▶ [EXERCISE DIRECTIONS]: Return, exactly and in full, the lines of the records below starting at the one with "SW4: button (COM, U3/PA2)" and ending at the one with "IC4 pin RST: 5V -> 0V", and no other lines.

##### DATA TO PROCESS #####

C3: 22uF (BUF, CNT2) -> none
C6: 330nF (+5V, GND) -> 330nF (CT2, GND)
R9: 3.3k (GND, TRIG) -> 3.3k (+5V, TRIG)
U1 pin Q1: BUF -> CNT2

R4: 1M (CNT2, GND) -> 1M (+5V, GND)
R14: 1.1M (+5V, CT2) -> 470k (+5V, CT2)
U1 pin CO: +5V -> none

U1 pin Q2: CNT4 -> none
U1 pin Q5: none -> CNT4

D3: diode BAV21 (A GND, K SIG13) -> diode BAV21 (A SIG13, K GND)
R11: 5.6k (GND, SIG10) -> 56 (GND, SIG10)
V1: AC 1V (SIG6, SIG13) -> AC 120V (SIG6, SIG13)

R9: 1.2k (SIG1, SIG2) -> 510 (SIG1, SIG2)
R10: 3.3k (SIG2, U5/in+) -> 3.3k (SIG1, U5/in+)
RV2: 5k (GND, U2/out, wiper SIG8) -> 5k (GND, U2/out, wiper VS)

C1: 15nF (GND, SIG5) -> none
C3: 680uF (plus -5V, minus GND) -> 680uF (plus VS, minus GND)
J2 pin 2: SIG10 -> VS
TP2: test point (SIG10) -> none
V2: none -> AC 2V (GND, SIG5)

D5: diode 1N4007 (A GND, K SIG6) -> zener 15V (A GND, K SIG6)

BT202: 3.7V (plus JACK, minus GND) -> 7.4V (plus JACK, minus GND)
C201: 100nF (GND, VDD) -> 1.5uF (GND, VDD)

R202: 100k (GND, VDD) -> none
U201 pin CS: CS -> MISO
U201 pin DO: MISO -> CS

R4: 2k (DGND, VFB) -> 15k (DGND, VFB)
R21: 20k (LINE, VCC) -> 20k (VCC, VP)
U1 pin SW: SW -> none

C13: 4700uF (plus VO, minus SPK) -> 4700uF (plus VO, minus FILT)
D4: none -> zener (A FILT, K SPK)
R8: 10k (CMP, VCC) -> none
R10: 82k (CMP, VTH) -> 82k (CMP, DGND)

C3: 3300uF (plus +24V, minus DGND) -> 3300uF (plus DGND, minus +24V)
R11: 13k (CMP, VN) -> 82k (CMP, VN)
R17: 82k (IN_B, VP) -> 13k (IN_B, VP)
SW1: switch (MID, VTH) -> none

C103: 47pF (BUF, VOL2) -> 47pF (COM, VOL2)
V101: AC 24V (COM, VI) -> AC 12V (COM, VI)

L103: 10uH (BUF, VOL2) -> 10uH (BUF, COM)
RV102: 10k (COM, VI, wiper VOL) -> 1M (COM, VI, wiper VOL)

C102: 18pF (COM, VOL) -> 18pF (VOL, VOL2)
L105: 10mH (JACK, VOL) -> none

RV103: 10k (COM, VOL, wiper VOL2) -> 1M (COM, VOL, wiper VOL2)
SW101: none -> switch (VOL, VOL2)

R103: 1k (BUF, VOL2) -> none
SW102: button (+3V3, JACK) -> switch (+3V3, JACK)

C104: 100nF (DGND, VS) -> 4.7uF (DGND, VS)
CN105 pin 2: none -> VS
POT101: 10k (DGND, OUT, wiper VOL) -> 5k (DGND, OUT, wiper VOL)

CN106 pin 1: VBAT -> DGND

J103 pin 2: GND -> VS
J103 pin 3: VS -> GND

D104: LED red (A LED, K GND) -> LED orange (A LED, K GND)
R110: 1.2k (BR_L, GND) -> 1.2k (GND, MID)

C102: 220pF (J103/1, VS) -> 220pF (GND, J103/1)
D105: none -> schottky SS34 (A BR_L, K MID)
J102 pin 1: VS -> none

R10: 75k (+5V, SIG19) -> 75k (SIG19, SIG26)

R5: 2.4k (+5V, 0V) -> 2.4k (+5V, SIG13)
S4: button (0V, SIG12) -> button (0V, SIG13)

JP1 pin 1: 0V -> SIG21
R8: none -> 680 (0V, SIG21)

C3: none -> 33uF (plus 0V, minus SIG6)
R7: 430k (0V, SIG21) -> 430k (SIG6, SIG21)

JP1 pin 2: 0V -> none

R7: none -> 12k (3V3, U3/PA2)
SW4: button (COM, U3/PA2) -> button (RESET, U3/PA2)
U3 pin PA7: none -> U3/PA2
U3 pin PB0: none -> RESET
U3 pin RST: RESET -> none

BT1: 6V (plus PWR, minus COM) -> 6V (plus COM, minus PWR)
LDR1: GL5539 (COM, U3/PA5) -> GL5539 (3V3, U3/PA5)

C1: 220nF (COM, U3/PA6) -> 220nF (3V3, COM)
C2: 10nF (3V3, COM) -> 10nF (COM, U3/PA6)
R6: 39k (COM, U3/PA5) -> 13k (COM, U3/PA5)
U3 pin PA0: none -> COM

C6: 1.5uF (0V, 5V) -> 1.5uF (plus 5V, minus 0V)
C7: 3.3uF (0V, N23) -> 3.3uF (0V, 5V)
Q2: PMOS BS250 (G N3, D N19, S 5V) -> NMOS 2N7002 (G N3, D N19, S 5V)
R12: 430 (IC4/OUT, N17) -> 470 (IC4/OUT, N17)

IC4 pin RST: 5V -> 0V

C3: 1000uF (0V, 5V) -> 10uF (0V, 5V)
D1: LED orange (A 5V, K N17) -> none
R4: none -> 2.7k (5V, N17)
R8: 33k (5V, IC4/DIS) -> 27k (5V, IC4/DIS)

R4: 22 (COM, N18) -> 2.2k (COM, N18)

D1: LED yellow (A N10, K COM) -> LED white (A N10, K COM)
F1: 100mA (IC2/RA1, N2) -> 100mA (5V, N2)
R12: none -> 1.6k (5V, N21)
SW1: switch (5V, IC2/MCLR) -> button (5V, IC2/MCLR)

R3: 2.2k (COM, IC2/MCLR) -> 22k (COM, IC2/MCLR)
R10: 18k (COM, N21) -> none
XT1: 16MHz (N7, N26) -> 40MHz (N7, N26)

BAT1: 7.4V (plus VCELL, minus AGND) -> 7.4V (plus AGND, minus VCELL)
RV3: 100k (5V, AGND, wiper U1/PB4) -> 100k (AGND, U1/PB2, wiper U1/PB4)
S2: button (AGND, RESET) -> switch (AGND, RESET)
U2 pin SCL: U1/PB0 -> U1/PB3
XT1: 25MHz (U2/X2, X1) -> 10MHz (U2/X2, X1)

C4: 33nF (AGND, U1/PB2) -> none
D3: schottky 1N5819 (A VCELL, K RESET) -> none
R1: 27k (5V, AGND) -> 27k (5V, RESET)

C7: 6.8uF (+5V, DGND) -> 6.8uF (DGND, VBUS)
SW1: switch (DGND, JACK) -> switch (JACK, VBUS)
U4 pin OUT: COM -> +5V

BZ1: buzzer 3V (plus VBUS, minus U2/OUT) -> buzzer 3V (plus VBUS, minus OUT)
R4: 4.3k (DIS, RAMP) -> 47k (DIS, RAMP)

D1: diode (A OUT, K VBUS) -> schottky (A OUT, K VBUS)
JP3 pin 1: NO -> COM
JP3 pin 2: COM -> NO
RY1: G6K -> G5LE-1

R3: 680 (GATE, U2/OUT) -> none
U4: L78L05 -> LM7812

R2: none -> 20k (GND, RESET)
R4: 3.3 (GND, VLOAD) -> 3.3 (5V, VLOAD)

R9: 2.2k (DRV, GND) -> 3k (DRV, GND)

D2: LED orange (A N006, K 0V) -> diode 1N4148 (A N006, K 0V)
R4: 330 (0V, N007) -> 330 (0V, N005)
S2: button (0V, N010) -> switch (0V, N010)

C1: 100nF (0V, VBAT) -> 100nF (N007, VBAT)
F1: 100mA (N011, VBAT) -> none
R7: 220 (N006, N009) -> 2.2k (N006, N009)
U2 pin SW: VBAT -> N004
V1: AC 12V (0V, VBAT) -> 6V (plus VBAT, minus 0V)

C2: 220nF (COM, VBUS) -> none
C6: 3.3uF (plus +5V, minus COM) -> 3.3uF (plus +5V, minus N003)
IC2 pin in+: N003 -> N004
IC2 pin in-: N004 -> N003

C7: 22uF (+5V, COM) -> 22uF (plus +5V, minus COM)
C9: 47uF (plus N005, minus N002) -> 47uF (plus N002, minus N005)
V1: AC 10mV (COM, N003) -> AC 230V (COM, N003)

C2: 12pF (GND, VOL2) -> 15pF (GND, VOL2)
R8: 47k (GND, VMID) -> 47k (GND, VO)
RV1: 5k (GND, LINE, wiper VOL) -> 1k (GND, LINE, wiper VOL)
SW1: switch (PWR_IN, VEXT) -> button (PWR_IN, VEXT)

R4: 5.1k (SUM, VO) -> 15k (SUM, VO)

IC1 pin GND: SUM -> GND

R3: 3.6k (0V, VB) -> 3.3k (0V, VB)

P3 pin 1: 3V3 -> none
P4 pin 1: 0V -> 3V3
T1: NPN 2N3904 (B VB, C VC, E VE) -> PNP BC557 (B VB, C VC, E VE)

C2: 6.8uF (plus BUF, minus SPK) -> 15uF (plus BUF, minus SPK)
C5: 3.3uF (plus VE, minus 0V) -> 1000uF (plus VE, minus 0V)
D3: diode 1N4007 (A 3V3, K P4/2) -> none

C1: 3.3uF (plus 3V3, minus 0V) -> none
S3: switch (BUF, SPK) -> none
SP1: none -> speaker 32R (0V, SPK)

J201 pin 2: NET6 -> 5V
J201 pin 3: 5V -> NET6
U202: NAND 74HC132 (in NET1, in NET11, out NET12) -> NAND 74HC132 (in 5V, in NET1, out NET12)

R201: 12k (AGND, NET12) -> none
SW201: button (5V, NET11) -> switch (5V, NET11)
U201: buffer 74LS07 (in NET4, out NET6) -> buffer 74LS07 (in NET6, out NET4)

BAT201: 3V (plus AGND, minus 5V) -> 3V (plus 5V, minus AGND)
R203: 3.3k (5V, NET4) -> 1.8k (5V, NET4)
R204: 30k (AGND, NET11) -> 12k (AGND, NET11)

#####

▶ [SOLUTION FOR THIS TASK]:
SW4: button (COM, U3/PA2) -> button (RESET, U3/PA2)
U3 pin PA7: none -> U3/PA2
U3 pin PB0: none -> RESET
U3 pin RST: RESET -> none

BT1: 6V (plus PWR, minus COM) -> 6V (plus COM, minus PWR)
LDR1: GL5539 (COM, U3/PA5) -> GL5539 (3V3, U3/PA5)

C1: 220nF (COM, U3/PA6) -> 220nF (3V3, COM)
C2: 10nF (3V3, COM) -> 10nF (COM, U3/PA6)
R6: 39k (COM, U3/PA5) -> 13k (COM, U3/PA5)
U3 pin PA0: none -> COM

C6: 1.5uF (0V, 5V) -> 1.5uF (plus 5V, minus 0V)
C7: 3.3uF (0V, N23) -> 3.3uF (0V, 5V)
Q2: PMOS BS250 (G N3, D N19, S 5V) -> NMOS 2N7002 (G N3, D N19, S 5V)
R12: 430 (IC4/OUT, N17) -> 470 (IC4/OUT, N17)

IC4 pin RST: 5V -> 0V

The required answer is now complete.